- **TASK DETAILS**
Exactly the lines from the beginning of the records below through the line with "orange semicircle: (48, 127)" must be given again, without pictures.
····················
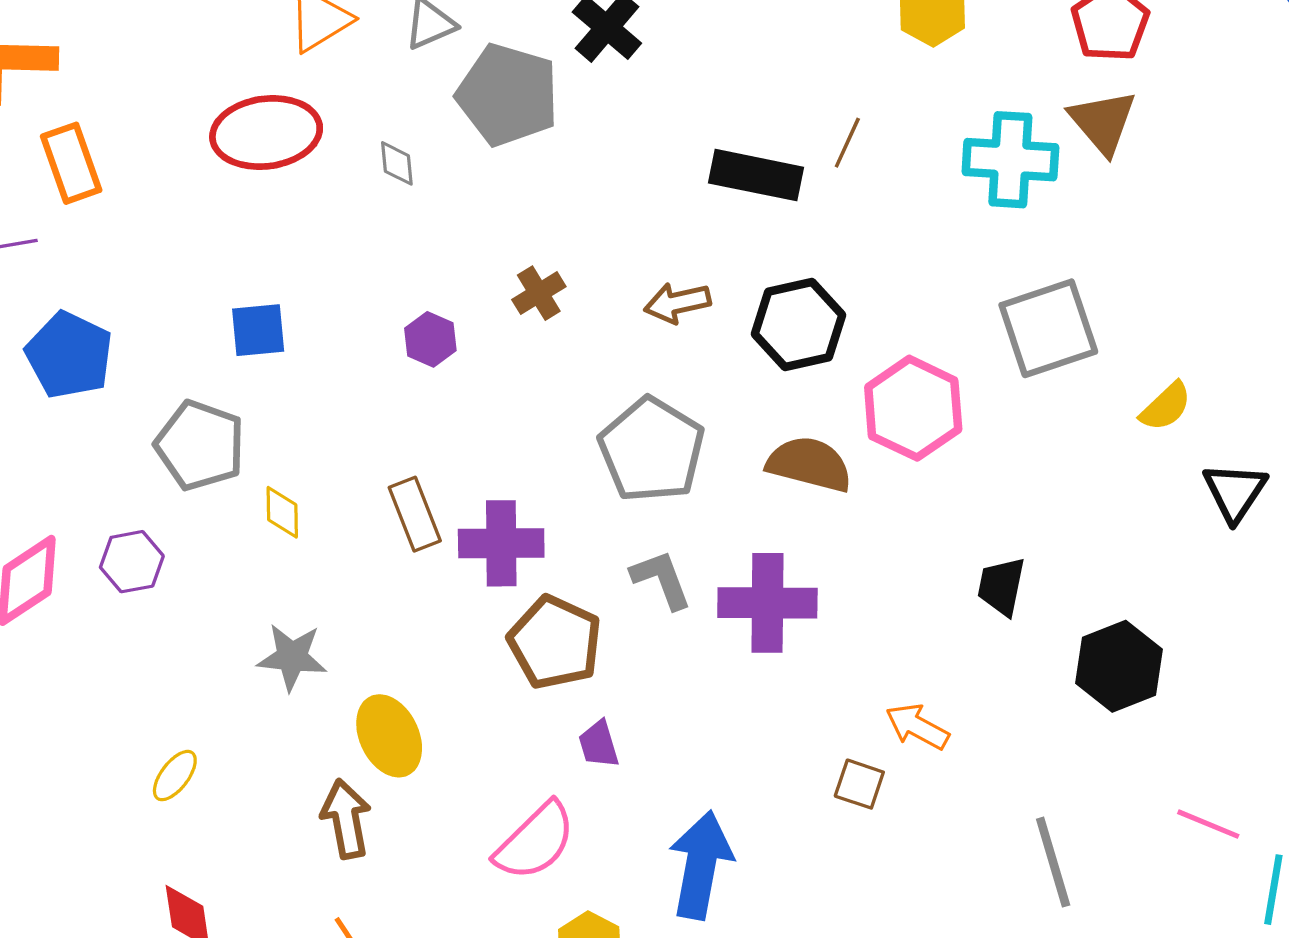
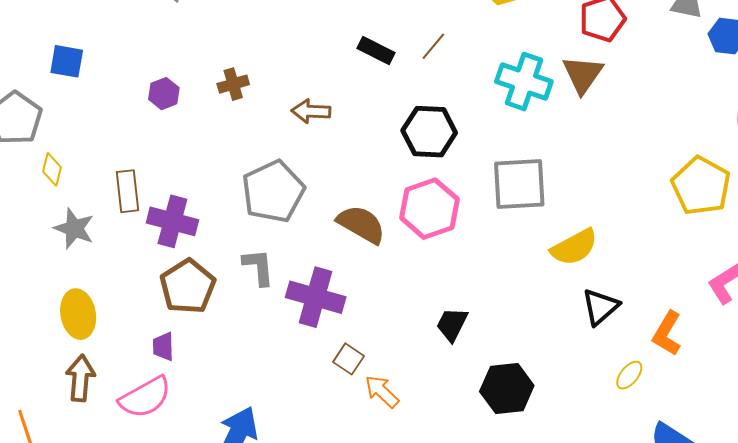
black rectangle: (756, 175) -> (376, 51), size x0.7
black hexagon: (799, 325) -> (429, 132), moved
yellow semicircle: (1166, 407) -> (574, 247), size x1.4
gray star: (292, 657) -> (74, 228), moved
purple trapezoid: (599, 744) -> (163, 346), moved
brown square: (859, 784) -> (348, 359), moved
brown arrow: (346, 819) -> (80, 378), moved

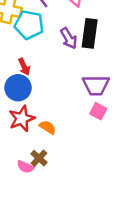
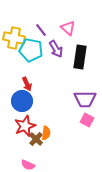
purple arrow: (69, 38) -> (56, 49), moved
orange semicircle: (48, 127) -> (46, 133), turned 64
brown cross: (39, 158) -> (36, 139), moved

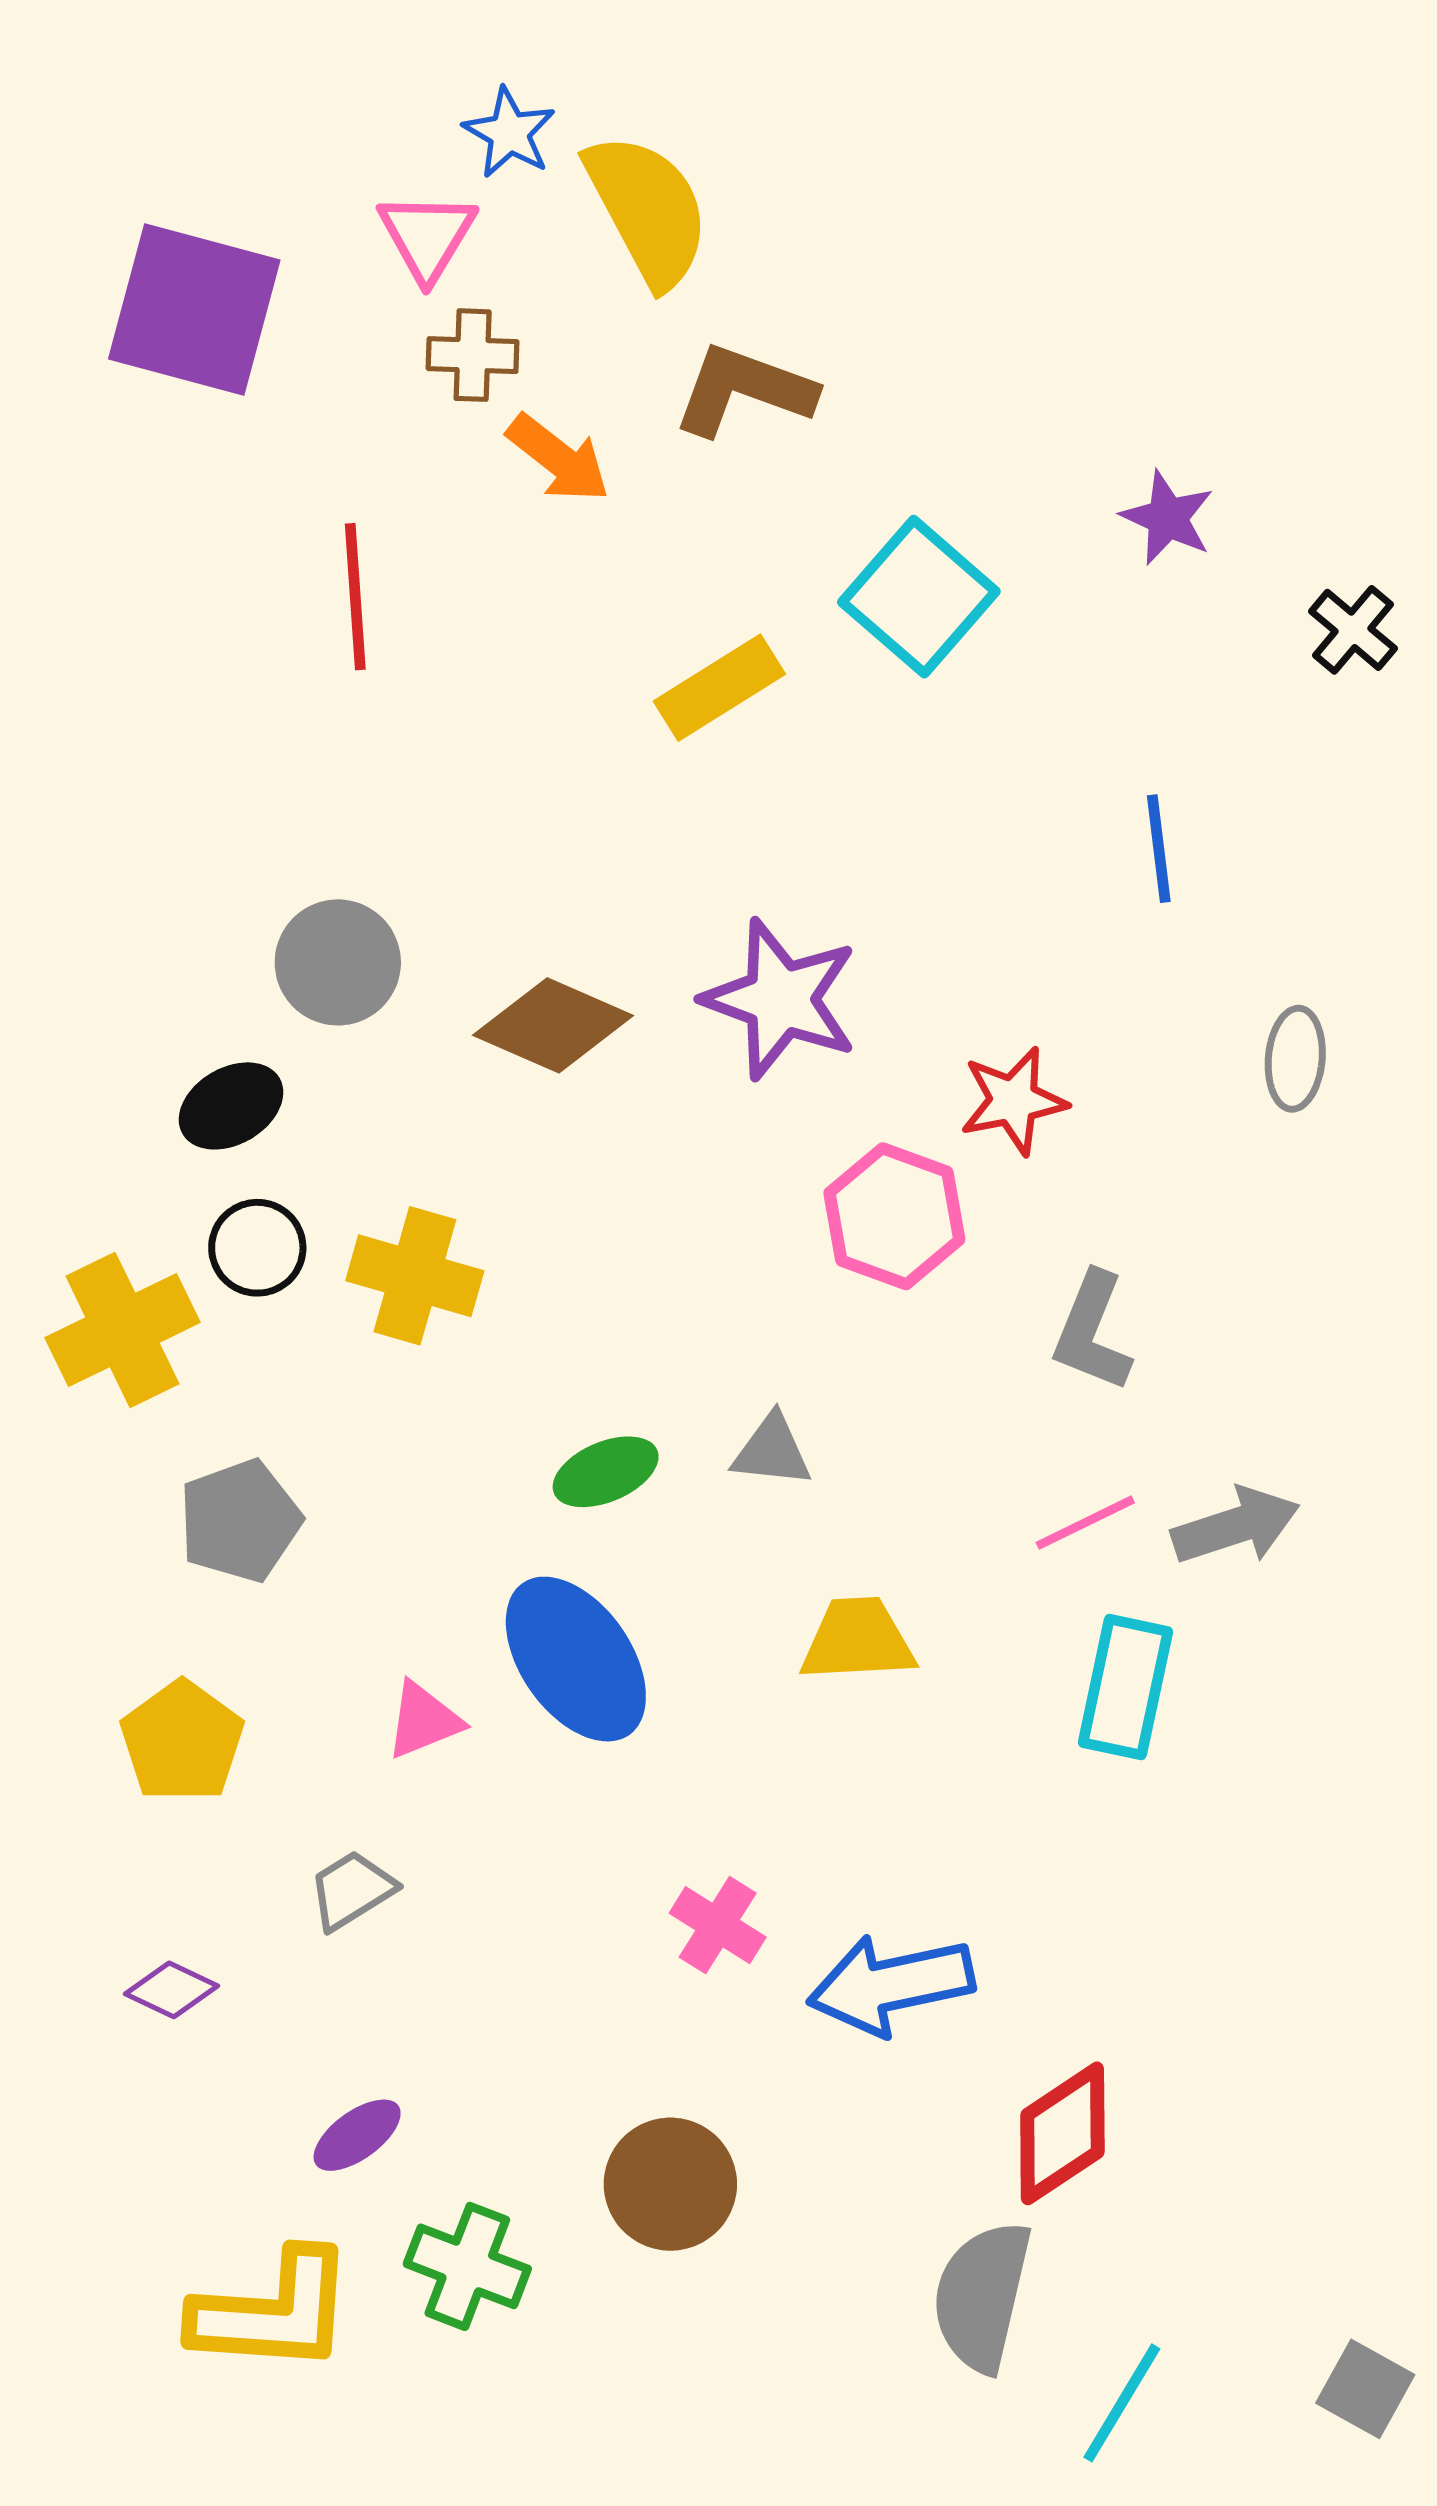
····················
- **WRITTEN REPLY**
black rectangle: (756, 175) -> (376, 51), size x0.7
black hexagon: (799, 325) -> (429, 132), moved
yellow semicircle: (1166, 407) -> (574, 247), size x1.4
gray star: (292, 657) -> (74, 228), moved
purple trapezoid: (599, 744) -> (163, 346), moved
brown square: (859, 784) -> (348, 359), moved
brown arrow: (346, 819) -> (80, 378), moved

purple arrow: (69, 38) -> (56, 49), moved
orange semicircle: (48, 127) -> (46, 133), turned 64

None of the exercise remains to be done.